### Dataset entries
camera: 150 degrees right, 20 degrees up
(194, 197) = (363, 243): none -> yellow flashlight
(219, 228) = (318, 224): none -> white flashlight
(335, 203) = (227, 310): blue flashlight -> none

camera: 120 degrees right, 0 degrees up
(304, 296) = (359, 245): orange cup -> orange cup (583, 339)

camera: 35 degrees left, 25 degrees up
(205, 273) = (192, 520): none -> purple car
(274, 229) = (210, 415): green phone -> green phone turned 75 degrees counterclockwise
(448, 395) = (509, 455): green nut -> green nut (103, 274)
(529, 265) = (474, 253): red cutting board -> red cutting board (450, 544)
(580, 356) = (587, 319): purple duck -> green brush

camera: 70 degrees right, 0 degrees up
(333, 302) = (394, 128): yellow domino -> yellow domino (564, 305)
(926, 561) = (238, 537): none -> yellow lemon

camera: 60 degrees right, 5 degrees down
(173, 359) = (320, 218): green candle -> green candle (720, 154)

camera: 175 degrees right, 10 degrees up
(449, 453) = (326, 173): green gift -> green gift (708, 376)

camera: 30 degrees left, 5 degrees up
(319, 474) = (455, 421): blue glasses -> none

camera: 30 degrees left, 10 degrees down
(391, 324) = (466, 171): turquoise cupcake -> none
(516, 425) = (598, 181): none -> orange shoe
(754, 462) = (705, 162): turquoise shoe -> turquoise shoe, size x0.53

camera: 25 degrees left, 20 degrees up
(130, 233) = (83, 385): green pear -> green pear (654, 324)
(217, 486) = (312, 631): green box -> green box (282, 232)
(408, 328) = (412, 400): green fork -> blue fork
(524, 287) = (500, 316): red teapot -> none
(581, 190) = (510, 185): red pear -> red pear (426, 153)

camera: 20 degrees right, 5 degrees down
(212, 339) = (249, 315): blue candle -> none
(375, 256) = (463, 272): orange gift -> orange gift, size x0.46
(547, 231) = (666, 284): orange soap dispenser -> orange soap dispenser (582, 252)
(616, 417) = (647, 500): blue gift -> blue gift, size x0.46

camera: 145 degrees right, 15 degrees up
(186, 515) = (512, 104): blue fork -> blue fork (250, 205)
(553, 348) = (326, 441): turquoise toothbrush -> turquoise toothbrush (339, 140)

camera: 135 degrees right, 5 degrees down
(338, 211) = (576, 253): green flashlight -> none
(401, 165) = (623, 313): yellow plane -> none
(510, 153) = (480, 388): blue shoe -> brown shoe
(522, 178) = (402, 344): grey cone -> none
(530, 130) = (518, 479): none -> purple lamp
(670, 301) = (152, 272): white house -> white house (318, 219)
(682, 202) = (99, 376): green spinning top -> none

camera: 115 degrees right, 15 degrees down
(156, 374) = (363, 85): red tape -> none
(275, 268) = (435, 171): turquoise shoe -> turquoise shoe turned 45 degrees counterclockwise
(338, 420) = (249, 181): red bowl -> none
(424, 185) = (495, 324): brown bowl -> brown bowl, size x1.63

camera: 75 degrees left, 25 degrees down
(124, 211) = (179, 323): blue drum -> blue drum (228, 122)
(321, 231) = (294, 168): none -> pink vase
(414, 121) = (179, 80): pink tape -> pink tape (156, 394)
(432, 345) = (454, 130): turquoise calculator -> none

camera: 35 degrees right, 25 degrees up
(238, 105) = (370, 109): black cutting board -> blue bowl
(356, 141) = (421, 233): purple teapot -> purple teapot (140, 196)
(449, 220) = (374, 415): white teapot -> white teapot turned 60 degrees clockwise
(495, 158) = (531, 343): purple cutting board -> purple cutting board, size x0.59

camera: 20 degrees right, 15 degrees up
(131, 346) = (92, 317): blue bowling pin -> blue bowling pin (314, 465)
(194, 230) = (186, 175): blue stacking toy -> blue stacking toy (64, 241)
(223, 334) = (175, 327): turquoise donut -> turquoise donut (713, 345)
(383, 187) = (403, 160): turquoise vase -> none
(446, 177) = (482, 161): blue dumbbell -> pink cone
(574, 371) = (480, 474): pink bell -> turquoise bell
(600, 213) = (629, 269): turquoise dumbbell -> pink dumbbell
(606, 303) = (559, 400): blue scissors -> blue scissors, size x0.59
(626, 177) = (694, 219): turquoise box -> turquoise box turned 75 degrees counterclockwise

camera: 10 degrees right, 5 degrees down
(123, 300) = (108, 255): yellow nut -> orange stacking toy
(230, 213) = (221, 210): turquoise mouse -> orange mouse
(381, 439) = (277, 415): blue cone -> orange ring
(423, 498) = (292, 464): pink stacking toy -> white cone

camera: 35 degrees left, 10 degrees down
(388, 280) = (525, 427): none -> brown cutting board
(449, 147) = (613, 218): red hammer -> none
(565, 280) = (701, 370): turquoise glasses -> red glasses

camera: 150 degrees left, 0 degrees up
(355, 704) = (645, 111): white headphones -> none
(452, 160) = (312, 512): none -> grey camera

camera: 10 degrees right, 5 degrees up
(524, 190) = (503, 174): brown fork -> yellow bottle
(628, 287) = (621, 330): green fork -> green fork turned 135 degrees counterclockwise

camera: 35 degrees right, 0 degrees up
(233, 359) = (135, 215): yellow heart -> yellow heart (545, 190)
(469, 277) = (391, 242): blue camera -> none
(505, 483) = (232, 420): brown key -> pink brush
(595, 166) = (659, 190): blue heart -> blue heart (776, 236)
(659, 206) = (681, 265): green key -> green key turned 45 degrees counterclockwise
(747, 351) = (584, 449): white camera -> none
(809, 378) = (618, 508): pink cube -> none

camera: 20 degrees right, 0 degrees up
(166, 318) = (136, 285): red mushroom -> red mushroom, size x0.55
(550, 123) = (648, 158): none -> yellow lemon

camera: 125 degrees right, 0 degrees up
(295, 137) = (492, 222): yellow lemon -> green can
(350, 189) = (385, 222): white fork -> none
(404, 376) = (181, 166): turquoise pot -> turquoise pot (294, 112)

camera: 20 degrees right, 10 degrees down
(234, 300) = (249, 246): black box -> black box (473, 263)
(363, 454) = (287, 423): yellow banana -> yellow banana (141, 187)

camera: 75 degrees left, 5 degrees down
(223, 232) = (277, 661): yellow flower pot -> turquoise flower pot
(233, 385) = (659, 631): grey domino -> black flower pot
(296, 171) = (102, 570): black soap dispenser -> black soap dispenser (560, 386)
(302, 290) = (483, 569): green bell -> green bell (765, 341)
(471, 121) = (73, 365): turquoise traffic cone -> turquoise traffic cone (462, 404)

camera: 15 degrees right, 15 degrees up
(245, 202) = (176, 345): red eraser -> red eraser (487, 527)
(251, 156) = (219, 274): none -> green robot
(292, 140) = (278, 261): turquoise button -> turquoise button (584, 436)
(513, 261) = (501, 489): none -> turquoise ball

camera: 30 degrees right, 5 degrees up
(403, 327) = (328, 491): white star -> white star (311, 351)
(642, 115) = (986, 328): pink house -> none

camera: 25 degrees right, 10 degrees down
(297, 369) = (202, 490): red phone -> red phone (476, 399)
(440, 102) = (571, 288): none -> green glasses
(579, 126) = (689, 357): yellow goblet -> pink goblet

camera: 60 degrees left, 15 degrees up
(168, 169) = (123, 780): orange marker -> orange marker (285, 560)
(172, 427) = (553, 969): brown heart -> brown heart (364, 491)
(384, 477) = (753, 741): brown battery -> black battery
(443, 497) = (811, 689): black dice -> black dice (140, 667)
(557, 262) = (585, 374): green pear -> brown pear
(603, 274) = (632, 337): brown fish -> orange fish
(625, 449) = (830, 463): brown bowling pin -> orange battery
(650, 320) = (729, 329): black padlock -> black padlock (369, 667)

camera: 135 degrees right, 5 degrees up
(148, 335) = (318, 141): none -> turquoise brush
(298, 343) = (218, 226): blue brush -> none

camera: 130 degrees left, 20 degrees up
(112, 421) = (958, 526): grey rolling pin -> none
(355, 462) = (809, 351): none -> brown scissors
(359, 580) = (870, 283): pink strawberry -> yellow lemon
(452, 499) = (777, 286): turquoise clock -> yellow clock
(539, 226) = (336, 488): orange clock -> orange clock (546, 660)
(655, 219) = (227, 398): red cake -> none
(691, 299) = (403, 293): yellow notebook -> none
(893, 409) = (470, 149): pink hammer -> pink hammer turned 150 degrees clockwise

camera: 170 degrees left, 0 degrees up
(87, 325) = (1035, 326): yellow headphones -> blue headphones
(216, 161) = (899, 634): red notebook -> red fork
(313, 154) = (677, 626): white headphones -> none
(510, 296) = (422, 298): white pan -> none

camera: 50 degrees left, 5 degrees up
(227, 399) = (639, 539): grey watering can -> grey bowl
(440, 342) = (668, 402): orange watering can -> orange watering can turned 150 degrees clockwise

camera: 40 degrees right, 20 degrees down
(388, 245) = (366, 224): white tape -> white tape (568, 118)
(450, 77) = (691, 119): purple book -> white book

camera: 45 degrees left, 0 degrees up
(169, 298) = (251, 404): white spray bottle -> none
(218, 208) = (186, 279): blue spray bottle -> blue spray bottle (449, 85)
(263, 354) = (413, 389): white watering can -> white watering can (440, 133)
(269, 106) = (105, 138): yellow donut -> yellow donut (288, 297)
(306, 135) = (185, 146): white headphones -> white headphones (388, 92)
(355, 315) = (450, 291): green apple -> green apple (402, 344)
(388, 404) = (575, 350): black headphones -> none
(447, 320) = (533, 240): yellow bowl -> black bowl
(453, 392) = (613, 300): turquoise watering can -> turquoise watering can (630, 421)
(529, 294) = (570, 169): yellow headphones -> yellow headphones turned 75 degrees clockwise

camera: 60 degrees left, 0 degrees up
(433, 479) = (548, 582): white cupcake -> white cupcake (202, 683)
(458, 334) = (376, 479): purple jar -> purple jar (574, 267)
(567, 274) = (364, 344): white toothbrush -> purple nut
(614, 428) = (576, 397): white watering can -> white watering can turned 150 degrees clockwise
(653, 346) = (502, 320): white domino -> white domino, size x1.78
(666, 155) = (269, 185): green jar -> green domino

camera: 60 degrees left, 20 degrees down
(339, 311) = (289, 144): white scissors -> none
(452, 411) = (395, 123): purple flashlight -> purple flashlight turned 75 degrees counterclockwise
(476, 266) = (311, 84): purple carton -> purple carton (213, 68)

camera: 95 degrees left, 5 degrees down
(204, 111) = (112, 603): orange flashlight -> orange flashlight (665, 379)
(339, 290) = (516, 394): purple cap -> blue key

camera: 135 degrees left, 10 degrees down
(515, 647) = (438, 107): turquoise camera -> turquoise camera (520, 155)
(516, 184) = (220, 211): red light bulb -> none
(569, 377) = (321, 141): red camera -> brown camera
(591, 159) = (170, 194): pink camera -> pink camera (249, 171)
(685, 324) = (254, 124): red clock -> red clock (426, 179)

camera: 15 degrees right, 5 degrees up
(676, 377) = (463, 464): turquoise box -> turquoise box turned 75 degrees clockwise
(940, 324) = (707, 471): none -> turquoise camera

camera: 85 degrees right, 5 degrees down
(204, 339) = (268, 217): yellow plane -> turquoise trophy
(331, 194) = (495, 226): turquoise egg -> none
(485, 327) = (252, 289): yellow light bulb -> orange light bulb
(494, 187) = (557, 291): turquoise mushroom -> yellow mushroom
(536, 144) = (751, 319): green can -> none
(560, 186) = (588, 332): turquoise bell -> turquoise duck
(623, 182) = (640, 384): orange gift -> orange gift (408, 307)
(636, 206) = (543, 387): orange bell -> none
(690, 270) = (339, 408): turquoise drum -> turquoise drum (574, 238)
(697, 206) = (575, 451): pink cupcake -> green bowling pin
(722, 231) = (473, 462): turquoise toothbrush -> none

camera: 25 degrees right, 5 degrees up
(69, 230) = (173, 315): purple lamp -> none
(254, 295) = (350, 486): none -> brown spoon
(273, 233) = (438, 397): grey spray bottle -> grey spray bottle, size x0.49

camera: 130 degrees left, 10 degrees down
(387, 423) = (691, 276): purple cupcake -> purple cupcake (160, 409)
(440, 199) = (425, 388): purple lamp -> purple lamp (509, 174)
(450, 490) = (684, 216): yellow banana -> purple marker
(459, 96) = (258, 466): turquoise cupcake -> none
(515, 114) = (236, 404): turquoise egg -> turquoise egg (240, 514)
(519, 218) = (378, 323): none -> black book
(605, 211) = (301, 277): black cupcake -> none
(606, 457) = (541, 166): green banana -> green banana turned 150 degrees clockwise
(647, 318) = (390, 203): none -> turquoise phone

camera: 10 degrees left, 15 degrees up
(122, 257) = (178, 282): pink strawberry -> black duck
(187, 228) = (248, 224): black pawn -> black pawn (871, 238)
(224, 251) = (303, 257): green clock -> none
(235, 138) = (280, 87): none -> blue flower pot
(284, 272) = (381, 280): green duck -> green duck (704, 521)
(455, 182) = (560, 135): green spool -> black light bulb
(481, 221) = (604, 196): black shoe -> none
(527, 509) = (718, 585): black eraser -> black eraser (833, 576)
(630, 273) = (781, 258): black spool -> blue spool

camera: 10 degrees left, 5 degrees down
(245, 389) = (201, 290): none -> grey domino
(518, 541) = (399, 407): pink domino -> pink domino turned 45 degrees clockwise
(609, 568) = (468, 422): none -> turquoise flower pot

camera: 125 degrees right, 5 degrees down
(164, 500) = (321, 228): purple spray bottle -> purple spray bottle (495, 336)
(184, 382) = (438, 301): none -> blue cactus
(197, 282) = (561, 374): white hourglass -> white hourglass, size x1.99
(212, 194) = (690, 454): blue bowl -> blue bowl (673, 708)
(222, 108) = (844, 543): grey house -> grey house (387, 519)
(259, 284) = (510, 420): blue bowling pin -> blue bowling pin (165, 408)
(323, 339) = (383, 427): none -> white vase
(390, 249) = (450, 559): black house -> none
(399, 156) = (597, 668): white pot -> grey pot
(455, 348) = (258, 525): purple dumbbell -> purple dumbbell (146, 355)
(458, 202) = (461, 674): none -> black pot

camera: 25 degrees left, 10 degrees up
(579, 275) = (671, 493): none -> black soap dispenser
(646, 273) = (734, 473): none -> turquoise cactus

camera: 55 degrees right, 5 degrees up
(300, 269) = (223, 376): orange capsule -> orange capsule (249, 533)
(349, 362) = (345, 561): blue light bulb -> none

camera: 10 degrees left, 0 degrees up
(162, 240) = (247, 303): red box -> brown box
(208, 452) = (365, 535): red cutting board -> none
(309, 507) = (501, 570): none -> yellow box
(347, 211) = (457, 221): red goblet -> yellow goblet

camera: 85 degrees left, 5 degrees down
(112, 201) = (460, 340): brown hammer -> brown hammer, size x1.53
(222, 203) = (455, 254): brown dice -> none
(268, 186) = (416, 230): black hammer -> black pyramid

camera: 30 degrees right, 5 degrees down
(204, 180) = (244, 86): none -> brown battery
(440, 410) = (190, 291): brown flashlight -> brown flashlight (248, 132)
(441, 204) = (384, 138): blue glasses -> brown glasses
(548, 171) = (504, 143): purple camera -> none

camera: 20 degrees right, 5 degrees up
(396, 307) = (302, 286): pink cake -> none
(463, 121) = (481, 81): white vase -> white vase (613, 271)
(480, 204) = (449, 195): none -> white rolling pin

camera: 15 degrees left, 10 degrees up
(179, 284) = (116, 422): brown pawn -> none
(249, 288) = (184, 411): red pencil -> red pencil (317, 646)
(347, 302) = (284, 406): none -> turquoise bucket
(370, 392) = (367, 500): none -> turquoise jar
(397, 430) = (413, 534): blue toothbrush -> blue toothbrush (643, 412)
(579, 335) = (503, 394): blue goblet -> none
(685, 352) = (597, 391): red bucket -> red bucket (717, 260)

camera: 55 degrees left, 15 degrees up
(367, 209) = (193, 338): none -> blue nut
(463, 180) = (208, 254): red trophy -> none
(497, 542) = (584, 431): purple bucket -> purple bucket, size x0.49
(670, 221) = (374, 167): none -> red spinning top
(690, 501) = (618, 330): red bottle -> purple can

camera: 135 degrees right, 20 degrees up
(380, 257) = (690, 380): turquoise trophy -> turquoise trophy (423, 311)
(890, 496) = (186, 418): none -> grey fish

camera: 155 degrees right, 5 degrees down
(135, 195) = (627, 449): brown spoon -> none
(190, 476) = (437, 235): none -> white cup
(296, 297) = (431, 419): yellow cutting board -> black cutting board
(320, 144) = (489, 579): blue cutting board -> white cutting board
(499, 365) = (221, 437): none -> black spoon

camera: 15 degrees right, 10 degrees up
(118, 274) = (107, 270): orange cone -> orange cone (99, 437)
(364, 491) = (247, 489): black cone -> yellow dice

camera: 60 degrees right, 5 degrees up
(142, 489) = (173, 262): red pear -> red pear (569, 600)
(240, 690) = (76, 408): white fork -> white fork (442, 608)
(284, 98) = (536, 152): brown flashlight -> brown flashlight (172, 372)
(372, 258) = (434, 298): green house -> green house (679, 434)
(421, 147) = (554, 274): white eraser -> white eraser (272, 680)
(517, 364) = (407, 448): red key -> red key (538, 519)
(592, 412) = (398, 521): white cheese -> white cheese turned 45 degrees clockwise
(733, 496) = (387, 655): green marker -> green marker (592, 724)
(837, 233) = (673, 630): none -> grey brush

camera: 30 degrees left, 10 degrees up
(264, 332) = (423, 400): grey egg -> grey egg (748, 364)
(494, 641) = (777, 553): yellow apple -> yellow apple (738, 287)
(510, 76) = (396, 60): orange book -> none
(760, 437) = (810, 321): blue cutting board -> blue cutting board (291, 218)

### Assigned task
Of the lines above, extract only those from the line with "(666, 155) = (269, 185): green" to the line with "(569, 377) = (321, 141): red", both included, exactly as written.

### Response
(666, 155) = (269, 185): green jar -> green domino

camera: 60 degrees left, 20 degrees down
(339, 311) = (289, 144): white scissors -> none
(452, 411) = (395, 123): purple flashlight -> purple flashlight turned 75 degrees counterclockwise
(476, 266) = (311, 84): purple carton -> purple carton (213, 68)

camera: 95 degrees left, 5 degrees down
(204, 111) = (112, 603): orange flashlight -> orange flashlight (665, 379)
(339, 290) = (516, 394): purple cap -> blue key

camera: 135 degrees left, 10 degrees down
(515, 647) = (438, 107): turquoise camera -> turquoise camera (520, 155)
(516, 184) = (220, 211): red light bulb -> none
(569, 377) = (321, 141): red camera -> brown camera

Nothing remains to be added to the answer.